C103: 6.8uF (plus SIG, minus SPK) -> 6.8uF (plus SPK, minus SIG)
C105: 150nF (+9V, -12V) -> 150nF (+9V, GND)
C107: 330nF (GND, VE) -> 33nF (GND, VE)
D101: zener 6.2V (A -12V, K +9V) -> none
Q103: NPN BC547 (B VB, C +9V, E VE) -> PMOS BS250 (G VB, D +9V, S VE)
---
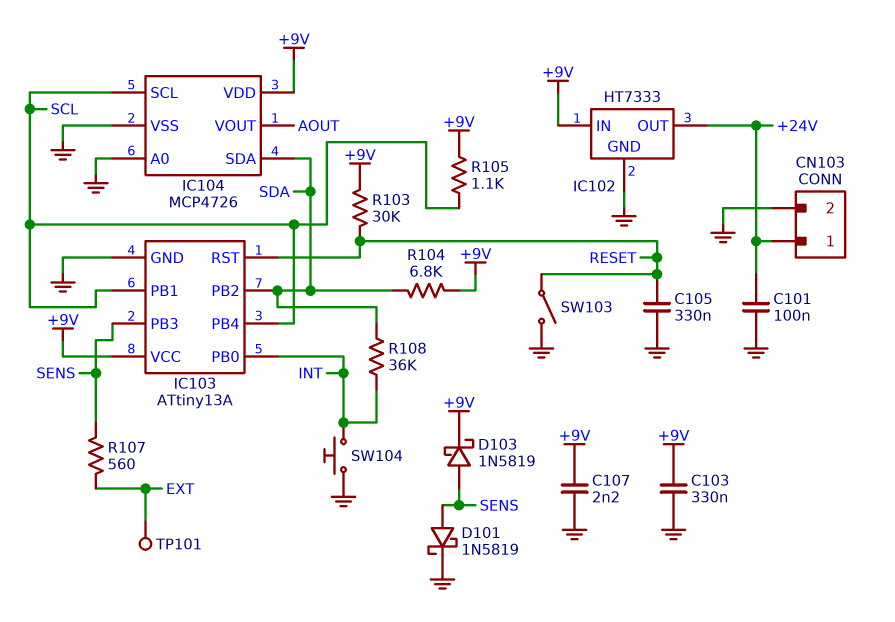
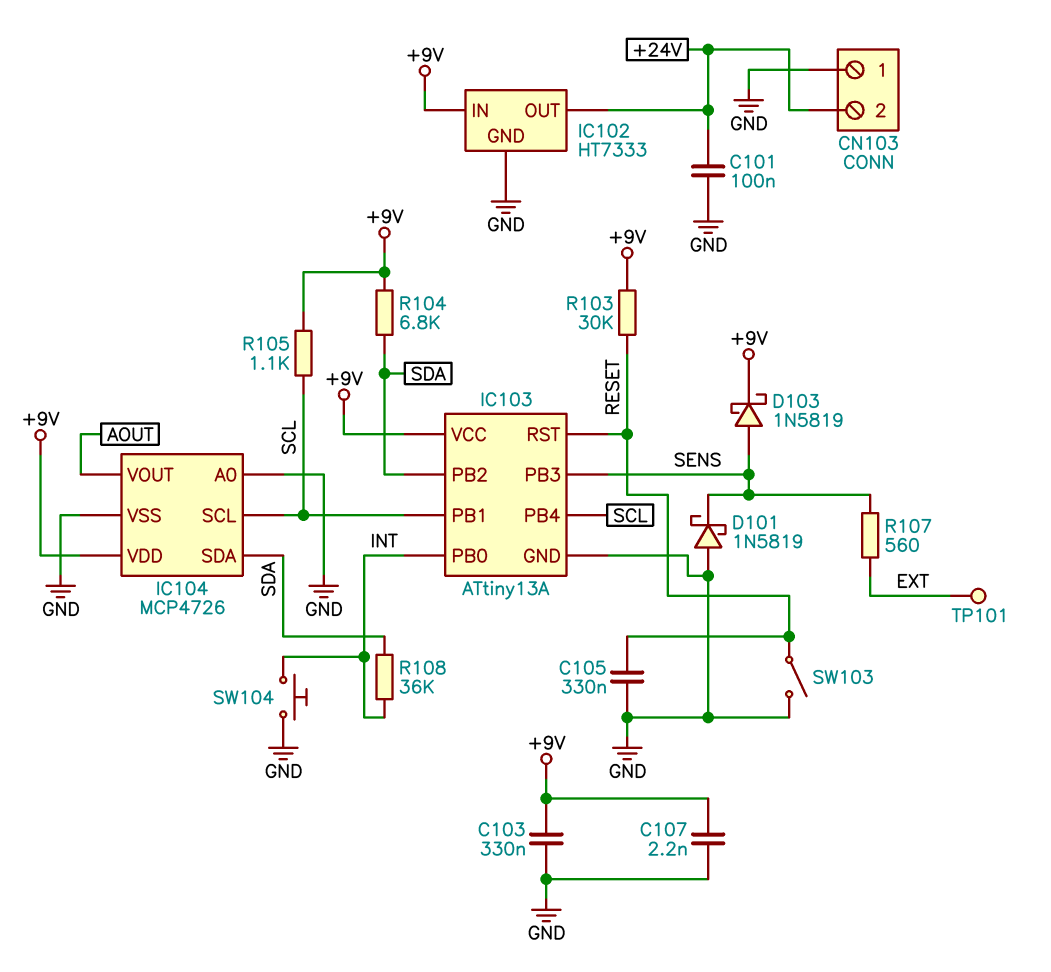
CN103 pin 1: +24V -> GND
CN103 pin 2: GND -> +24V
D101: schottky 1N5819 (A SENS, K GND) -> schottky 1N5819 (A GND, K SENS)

§ WHAT THE EXERCISE ASKS
Copy exactly the stretch of data above from the line with "C107: 330nF (GND, VE) -> 33nF (GND, VE)" through the line with "Q103: NPN BC547", and omit all other lines.

§ THE ANSWER
C107: 330nF (GND, VE) -> 33nF (GND, VE)
D101: zener 6.2V (A -12V, K +9V) -> none
Q103: NPN BC547 (B VB, C +9V, E VE) -> PMOS BS250 (G VB, D +9V, S VE)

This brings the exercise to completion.